--- BEGIN ---

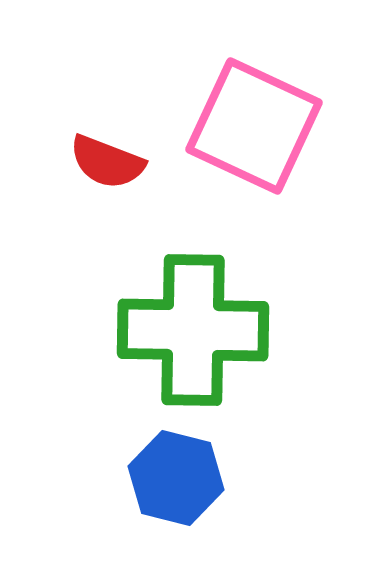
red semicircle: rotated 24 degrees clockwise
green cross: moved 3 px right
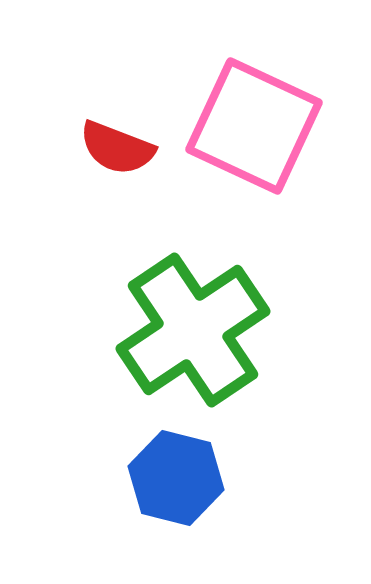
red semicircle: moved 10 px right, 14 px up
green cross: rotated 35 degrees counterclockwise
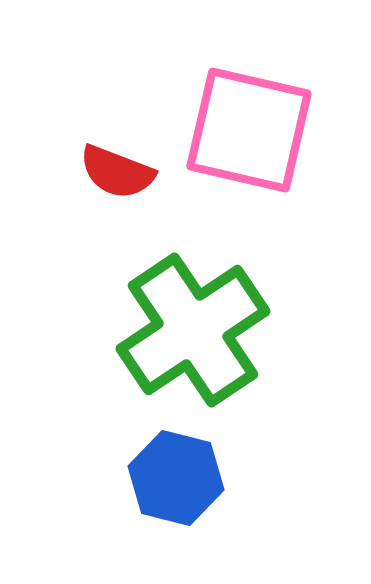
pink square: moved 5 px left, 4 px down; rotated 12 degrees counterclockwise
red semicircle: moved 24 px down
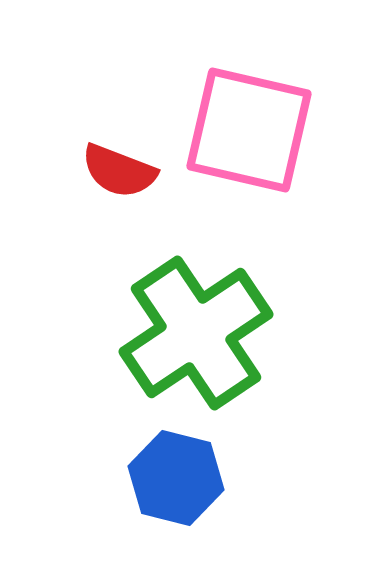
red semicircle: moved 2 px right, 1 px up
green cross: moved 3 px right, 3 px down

--- END ---

• **The request**
Report each line of the rows above that contains the string "down". Case counts.

• **Answer**
pink square: moved 5 px left, 4 px down; rotated 12 degrees counterclockwise
red semicircle: moved 24 px down
green cross: moved 3 px right, 3 px down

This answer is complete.